> **Activity**
Repeat the entries exactly. Leave nothing out.

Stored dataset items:
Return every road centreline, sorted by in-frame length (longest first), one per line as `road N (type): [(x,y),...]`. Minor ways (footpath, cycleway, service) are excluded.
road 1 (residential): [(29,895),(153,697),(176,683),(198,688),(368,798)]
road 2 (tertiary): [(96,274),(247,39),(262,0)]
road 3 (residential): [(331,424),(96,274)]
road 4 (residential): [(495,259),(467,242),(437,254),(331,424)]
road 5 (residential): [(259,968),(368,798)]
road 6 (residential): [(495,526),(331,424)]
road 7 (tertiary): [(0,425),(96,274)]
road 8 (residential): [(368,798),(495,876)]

> **Task answer**
Return every road centreline, sorted by in-frame length (longest first), one per line as `road N (type): [(x,y),...]`. Minor ways (footpath, cycleway, service) are excluded.
road 1 (residential): [(29,895),(153,697),(176,683),(198,688),(368,798)]
road 2 (tertiary): [(96,274),(247,39),(262,0)]
road 3 (residential): [(331,424),(96,274)]
road 4 (residential): [(495,259),(467,242),(437,254),(331,424)]
road 5 (residential): [(259,968),(368,798)]
road 6 (residential): [(495,526),(331,424)]
road 7 (tertiary): [(0,425),(96,274)]
road 8 (residential): [(368,798),(495,876)]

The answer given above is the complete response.